**EXTRACTED MATERIAL:**

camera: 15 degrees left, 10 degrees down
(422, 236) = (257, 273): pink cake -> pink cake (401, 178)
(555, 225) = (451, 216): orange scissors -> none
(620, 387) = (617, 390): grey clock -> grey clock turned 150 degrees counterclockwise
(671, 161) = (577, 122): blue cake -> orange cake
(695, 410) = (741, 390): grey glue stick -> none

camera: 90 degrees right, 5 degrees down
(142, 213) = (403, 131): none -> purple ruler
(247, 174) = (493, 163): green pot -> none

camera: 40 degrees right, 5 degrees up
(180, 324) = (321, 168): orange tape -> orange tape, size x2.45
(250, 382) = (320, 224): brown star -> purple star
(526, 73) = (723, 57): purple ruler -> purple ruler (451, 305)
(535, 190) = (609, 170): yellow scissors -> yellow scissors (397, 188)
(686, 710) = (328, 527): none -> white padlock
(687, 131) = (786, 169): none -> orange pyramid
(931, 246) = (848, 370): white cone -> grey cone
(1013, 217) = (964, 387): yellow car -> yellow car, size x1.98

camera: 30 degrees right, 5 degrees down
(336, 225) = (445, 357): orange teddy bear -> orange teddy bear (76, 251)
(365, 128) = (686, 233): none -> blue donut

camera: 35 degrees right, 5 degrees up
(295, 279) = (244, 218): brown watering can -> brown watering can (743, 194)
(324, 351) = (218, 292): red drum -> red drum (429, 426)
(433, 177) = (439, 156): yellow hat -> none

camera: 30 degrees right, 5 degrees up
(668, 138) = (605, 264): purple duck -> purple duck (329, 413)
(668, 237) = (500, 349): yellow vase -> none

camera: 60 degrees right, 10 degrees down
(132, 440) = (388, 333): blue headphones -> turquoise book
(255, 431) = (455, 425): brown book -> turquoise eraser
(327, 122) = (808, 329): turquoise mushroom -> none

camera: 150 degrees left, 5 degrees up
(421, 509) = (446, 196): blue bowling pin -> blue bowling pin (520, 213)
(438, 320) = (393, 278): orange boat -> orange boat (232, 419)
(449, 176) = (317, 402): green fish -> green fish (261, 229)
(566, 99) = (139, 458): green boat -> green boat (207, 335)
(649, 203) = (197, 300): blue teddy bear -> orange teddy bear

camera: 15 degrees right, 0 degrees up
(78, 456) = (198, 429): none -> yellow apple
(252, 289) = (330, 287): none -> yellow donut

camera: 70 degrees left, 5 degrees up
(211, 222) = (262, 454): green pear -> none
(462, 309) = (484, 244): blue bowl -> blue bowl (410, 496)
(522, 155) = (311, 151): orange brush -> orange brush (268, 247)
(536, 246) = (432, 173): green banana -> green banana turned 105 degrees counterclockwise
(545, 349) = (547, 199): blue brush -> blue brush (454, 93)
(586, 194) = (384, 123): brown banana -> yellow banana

**WHAT TO WORK ON:** Type out again, exactly as written, the lines from the beginning of the material through the one containing "camera: 40 degrees right, 5 degrees up".

**SOLUTION BELOW:**
camera: 15 degrees left, 10 degrees down
(422, 236) = (257, 273): pink cake -> pink cake (401, 178)
(555, 225) = (451, 216): orange scissors -> none
(620, 387) = (617, 390): grey clock -> grey clock turned 150 degrees counterclockwise
(671, 161) = (577, 122): blue cake -> orange cake
(695, 410) = (741, 390): grey glue stick -> none

camera: 90 degrees right, 5 degrees down
(142, 213) = (403, 131): none -> purple ruler
(247, 174) = (493, 163): green pot -> none

camera: 40 degrees right, 5 degrees up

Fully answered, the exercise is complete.